Dataset records
/---
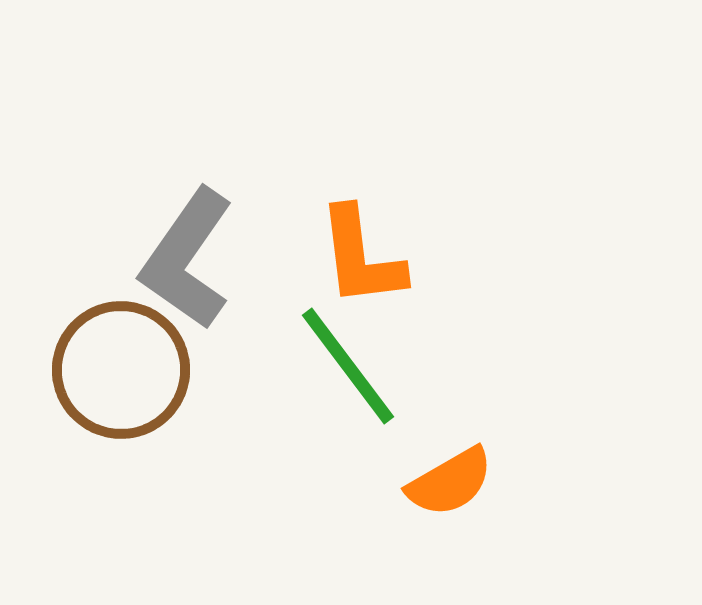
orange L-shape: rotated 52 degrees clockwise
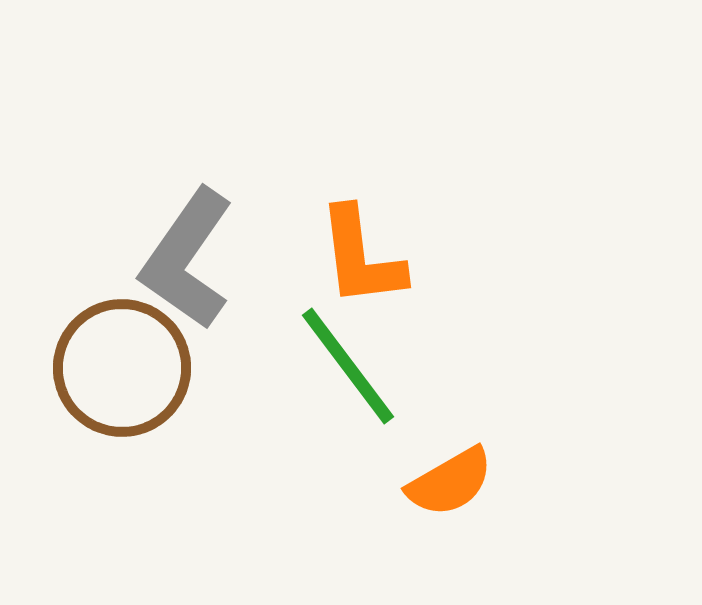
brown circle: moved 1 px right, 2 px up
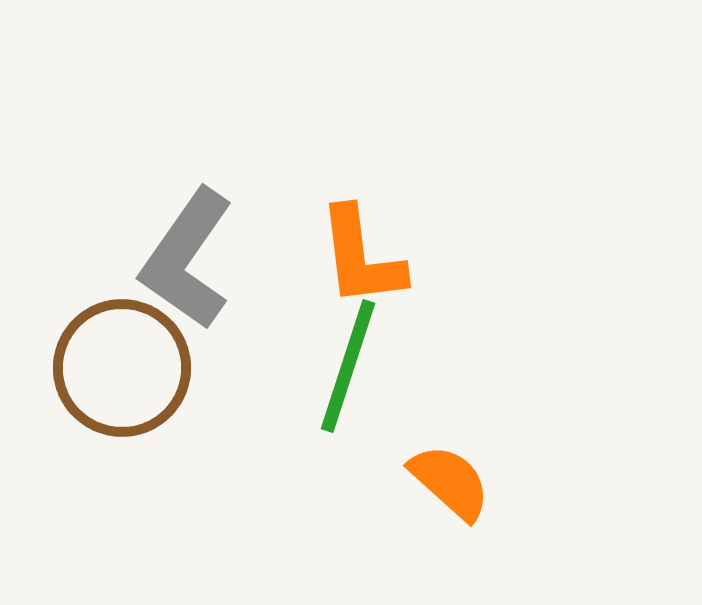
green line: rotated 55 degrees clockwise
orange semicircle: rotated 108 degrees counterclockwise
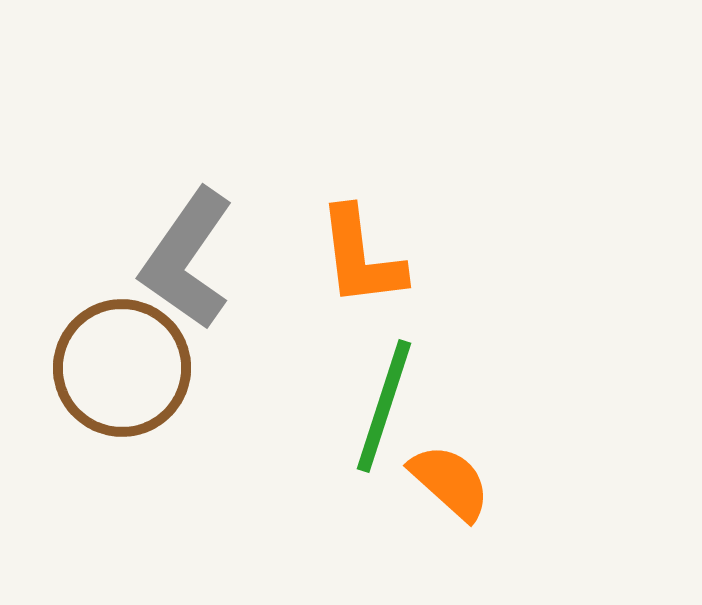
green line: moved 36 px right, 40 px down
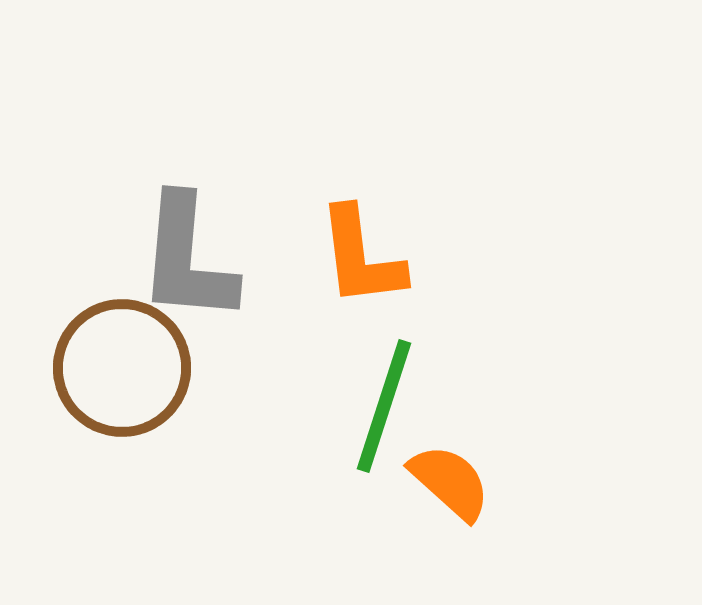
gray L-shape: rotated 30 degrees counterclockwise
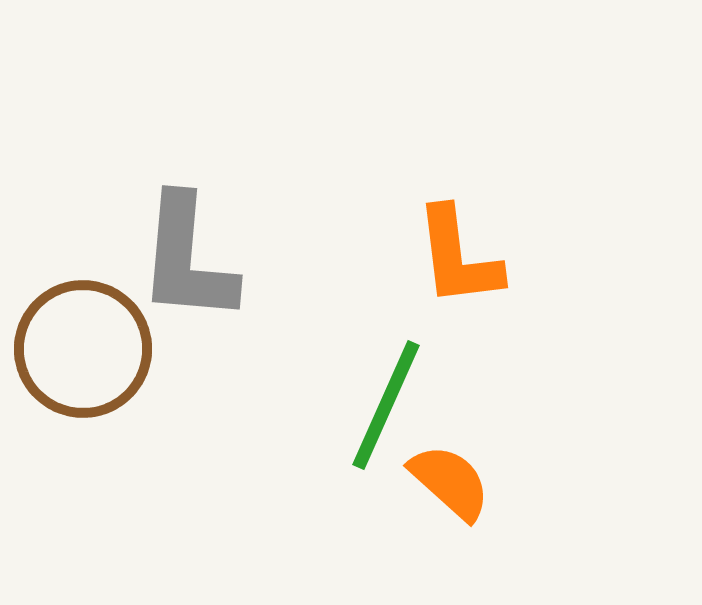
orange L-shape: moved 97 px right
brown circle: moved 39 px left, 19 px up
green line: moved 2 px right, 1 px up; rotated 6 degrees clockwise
\---
Rewrite every line of the listing above with "orange" swapped for "purple" and nothing else changed. Leave out the picture lines.

purple L-shape: rotated 52 degrees clockwise
brown circle: moved 1 px right, 2 px up
green line: rotated 55 degrees clockwise
purple semicircle: rotated 108 degrees counterclockwise
green line: moved 36 px right, 40 px down
gray L-shape: rotated 30 degrees counterclockwise
purple L-shape: moved 97 px right
brown circle: moved 39 px left, 19 px up
green line: moved 2 px right, 1 px up; rotated 6 degrees clockwise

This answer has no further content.